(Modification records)
"""

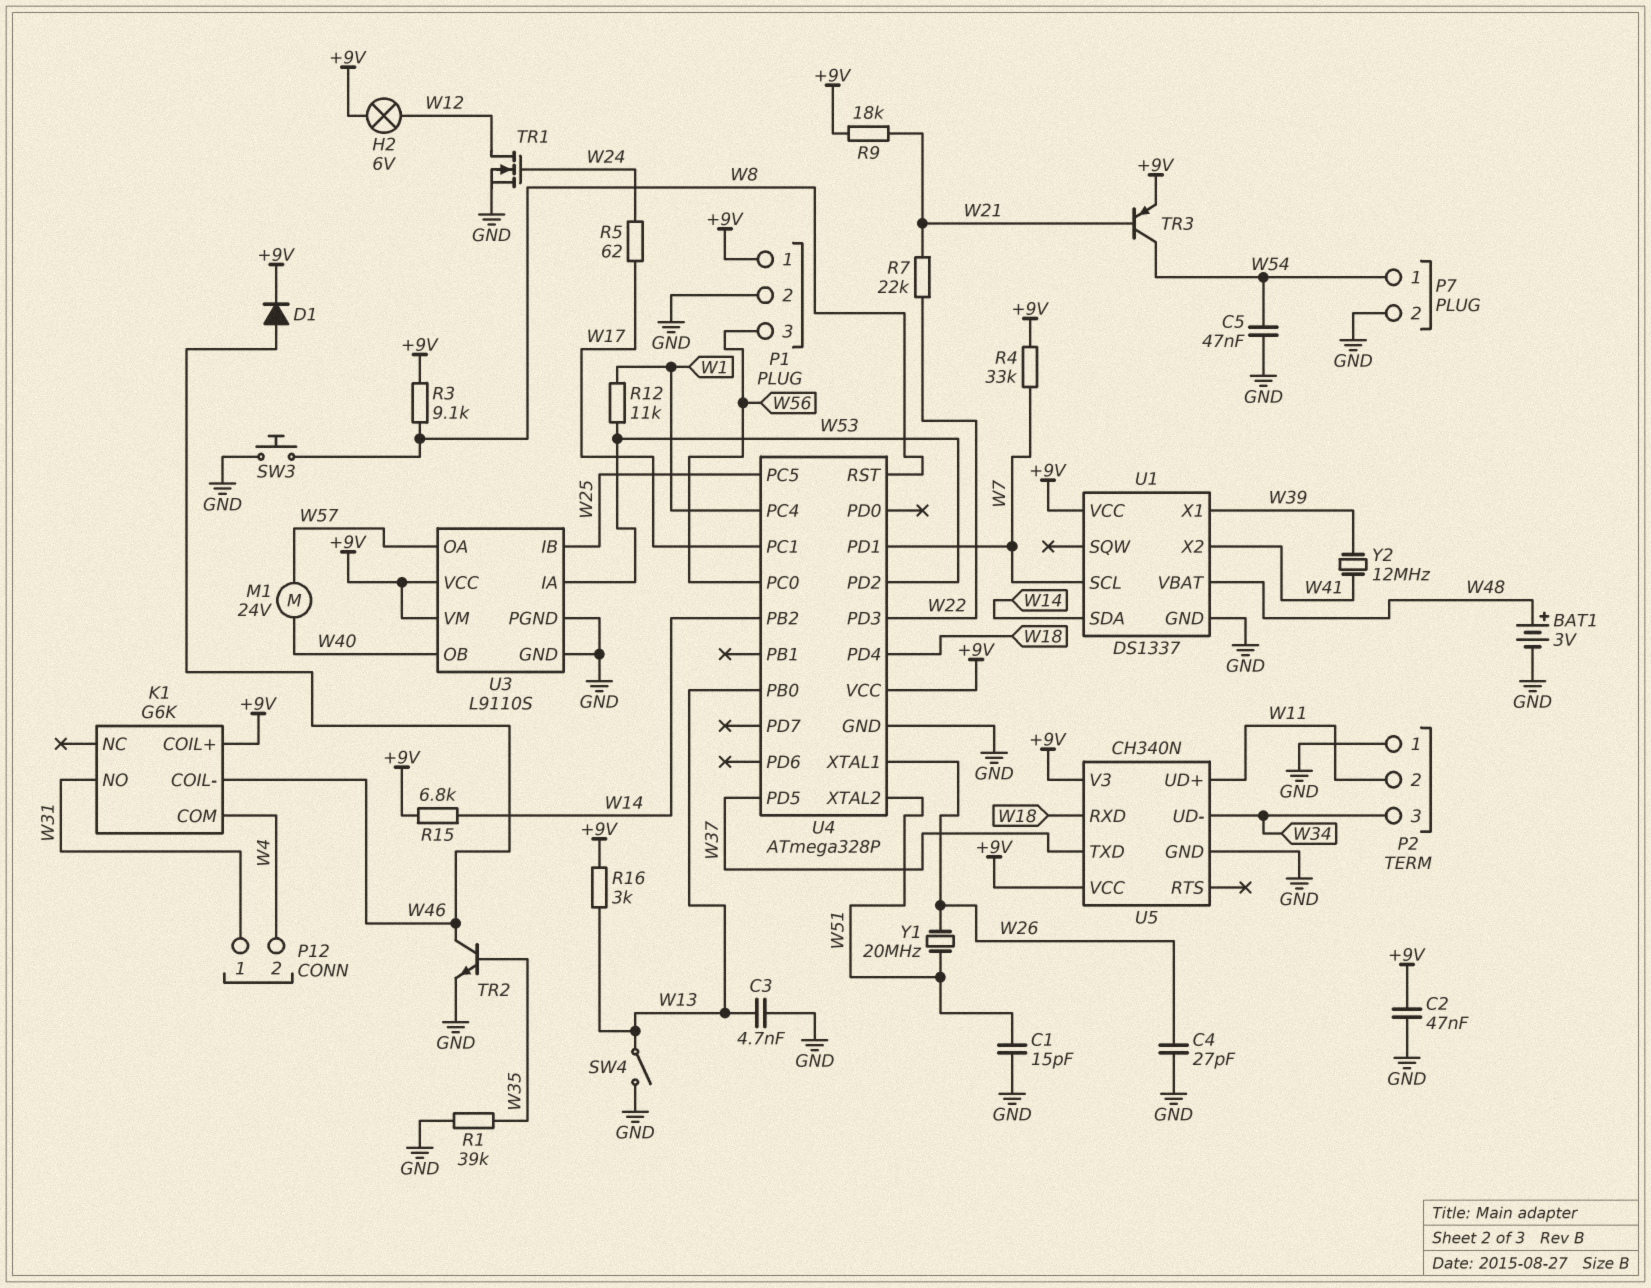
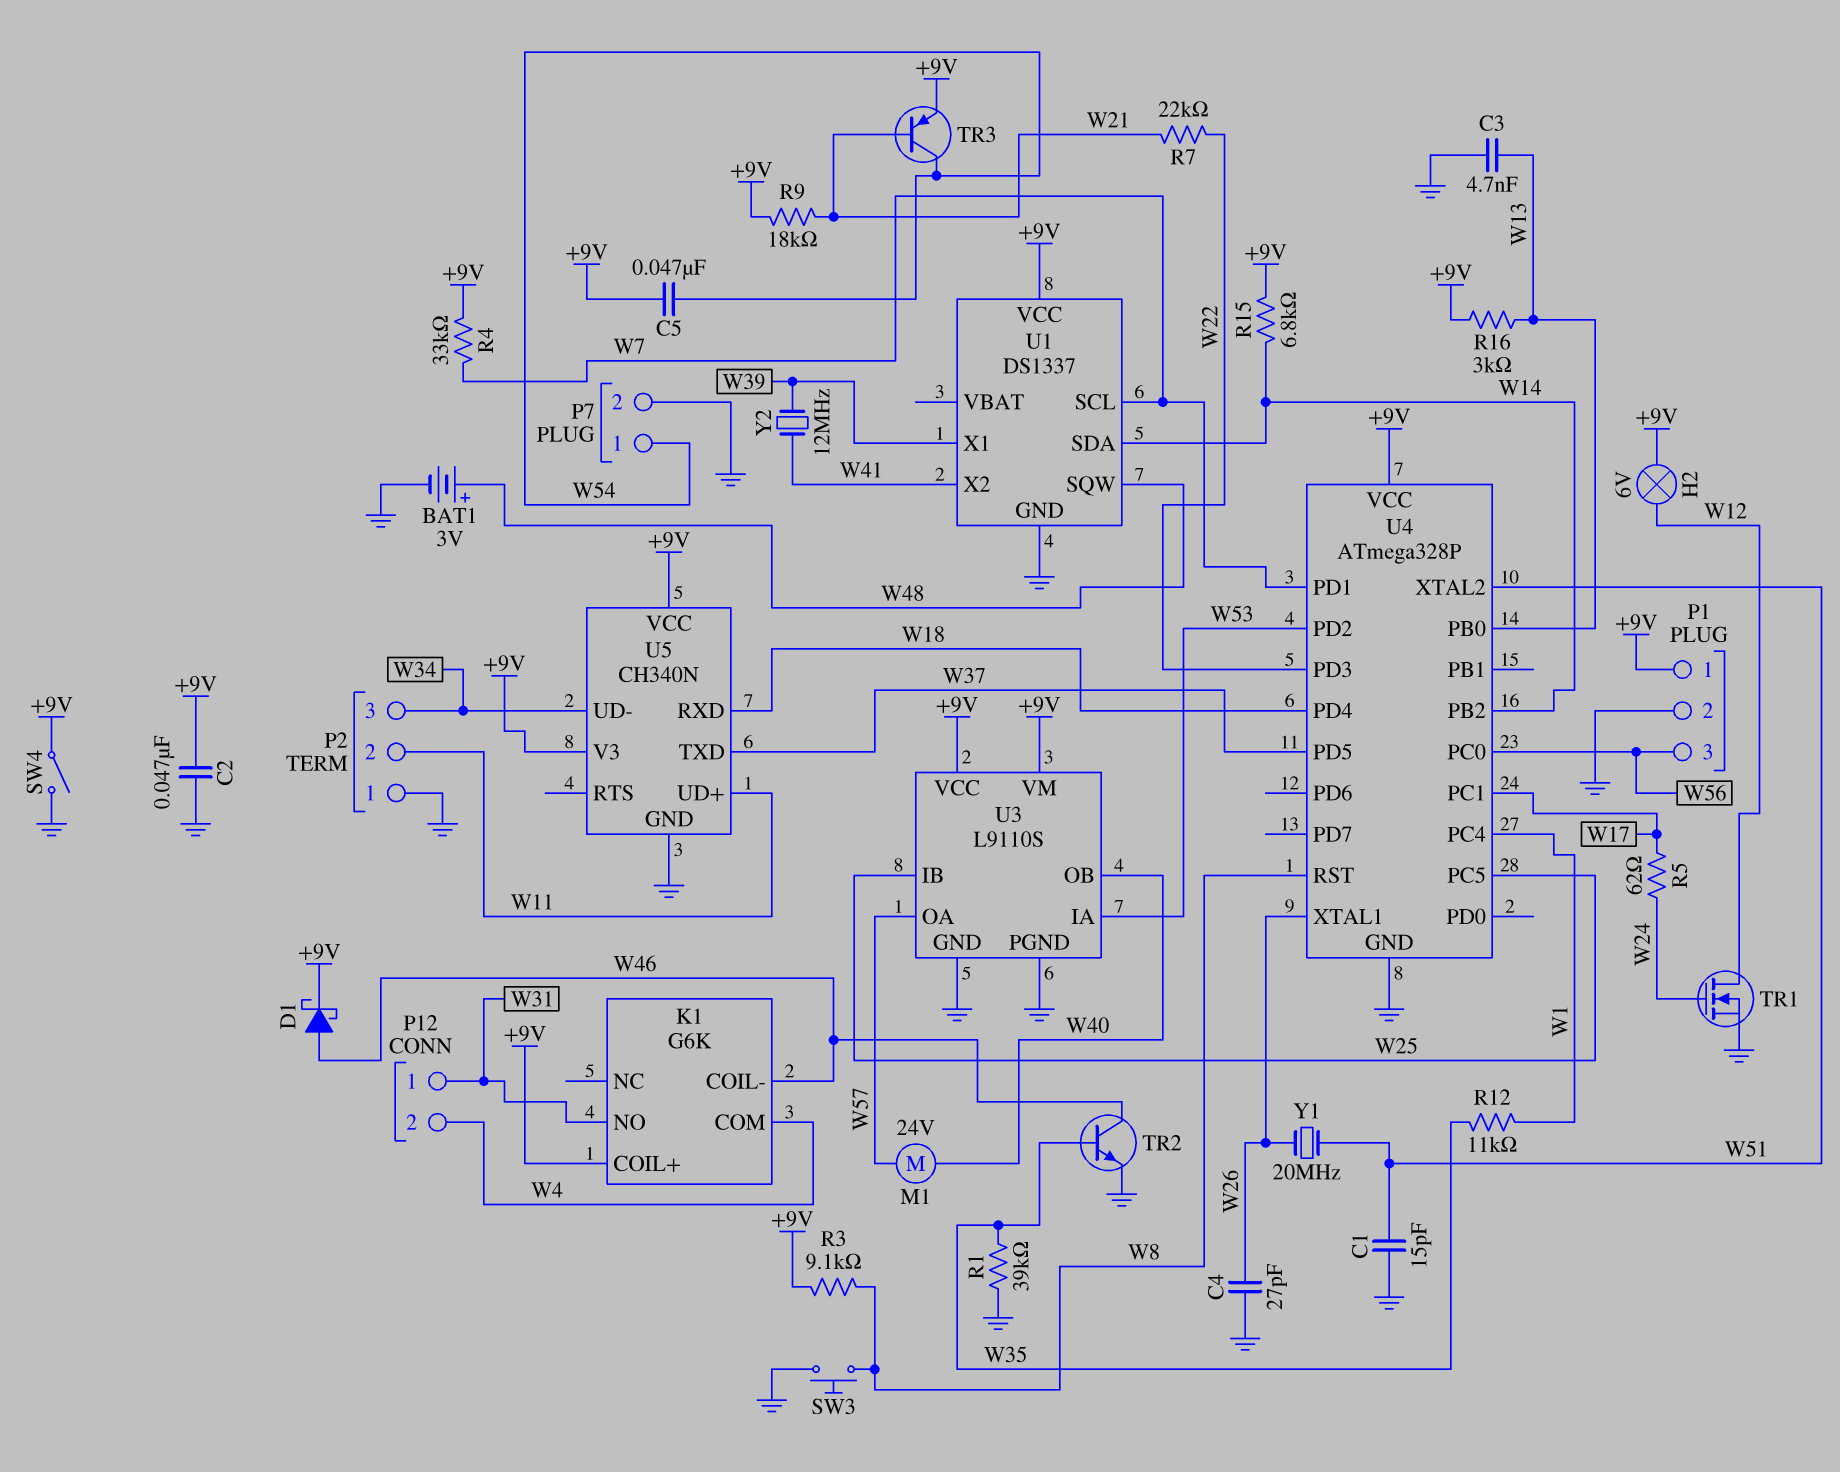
C5: 47nF (GND, W54) -> 47nF (+9V, W54)
D1: diode (A W46, K +9V) -> schottky (A W46, K +9V)
R12: 11k (W1, W53) -> 11k (W1, W35)
SW4: switch (GND, W13) -> switch (+9V, GND)
U1 pin SQW: none -> W48
U1 pin VBAT: W48 -> none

"""

Set down the entries above word for word, but drop any image.

C5: 47nF (GND, W54) -> 47nF (+9V, W54)
D1: diode (A W46, K +9V) -> schottky (A W46, K +9V)
R12: 11k (W1, W53) -> 11k (W1, W35)
SW4: switch (GND, W13) -> switch (+9V, GND)
U1 pin SQW: none -> W48
U1 pin VBAT: W48 -> none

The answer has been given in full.